• ACTIVITY:
Beginning with the first line below, please restate each line exactly, down to and including the line containing "(177, 372) = (117, 332): brown".

• Object change listings:
BEGIN

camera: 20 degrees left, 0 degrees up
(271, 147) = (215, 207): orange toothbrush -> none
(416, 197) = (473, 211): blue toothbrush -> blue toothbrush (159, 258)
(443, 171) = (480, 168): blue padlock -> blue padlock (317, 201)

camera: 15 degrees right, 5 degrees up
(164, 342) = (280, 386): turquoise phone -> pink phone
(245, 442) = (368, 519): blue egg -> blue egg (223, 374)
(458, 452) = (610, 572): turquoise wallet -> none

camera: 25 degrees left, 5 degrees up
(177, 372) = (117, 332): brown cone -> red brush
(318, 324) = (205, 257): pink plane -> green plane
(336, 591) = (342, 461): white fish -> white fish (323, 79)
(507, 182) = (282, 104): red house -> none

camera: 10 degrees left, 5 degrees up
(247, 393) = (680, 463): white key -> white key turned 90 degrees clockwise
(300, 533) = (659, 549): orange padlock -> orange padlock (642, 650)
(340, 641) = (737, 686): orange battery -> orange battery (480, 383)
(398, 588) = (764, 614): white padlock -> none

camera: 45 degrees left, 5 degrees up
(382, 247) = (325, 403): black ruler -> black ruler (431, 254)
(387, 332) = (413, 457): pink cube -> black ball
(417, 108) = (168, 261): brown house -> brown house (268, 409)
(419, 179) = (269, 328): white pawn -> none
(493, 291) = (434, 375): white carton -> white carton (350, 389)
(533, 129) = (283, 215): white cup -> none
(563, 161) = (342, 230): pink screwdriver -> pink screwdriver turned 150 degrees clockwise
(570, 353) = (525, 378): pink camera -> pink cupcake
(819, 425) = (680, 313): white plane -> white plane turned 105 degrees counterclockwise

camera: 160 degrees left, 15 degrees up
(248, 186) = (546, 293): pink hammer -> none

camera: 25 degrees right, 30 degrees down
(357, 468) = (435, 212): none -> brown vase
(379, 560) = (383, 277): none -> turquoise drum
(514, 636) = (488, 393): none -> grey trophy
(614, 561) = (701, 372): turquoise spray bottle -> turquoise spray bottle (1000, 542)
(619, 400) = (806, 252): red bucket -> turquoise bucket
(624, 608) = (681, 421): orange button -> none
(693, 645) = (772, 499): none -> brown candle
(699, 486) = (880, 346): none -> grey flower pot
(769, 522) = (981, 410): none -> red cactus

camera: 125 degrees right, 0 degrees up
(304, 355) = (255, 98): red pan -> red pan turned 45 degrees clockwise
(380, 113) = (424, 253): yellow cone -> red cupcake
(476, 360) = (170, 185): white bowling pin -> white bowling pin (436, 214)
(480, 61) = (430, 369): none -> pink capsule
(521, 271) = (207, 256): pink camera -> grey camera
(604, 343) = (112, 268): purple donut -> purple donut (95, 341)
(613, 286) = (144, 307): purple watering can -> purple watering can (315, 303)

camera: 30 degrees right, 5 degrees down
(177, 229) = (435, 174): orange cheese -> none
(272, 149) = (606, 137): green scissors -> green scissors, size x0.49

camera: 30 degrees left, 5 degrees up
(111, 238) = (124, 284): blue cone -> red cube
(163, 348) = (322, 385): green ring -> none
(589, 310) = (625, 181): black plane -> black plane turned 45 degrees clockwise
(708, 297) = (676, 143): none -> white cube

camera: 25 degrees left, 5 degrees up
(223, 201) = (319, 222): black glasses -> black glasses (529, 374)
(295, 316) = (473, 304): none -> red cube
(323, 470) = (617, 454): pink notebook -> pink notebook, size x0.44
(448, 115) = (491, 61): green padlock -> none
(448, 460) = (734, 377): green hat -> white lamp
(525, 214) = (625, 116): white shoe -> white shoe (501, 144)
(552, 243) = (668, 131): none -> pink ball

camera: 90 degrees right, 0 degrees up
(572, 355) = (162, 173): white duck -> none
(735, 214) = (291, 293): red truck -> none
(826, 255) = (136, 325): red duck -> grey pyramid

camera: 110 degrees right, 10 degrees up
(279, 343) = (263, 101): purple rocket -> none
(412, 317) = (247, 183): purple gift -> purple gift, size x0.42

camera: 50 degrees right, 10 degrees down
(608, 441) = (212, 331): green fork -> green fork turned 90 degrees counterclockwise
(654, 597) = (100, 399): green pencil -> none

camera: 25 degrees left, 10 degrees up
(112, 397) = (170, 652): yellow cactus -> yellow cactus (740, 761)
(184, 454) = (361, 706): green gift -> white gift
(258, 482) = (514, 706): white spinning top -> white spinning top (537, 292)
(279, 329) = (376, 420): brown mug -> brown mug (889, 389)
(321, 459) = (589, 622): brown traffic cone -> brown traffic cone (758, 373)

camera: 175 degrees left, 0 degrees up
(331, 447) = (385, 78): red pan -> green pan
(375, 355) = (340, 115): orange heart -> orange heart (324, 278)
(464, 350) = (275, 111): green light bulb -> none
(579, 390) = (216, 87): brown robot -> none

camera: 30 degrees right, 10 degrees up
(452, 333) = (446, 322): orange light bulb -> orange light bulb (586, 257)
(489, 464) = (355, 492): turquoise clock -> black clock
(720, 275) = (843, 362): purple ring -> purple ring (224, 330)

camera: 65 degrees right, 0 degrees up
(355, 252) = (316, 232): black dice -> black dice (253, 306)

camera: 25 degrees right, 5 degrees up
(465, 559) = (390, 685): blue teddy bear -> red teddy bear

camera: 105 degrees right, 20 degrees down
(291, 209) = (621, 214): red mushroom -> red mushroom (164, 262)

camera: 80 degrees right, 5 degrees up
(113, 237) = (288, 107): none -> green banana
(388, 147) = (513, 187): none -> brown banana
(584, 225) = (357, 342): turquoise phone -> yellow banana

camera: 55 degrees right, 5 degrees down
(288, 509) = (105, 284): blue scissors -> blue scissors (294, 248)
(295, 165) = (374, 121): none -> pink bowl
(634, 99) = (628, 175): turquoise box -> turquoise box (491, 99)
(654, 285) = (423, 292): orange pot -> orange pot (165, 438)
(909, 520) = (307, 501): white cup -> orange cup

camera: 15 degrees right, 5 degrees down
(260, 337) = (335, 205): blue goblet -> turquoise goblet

END

• SOLUTION FOR THIS PROBLEM:
camera: 20 degrees left, 0 degrees up
(271, 147) = (215, 207): orange toothbrush -> none
(416, 197) = (473, 211): blue toothbrush -> blue toothbrush (159, 258)
(443, 171) = (480, 168): blue padlock -> blue padlock (317, 201)

camera: 15 degrees right, 5 degrees up
(164, 342) = (280, 386): turquoise phone -> pink phone
(245, 442) = (368, 519): blue egg -> blue egg (223, 374)
(458, 452) = (610, 572): turquoise wallet -> none

camera: 25 degrees left, 5 degrees up
(177, 372) = (117, 332): brown cone -> red brush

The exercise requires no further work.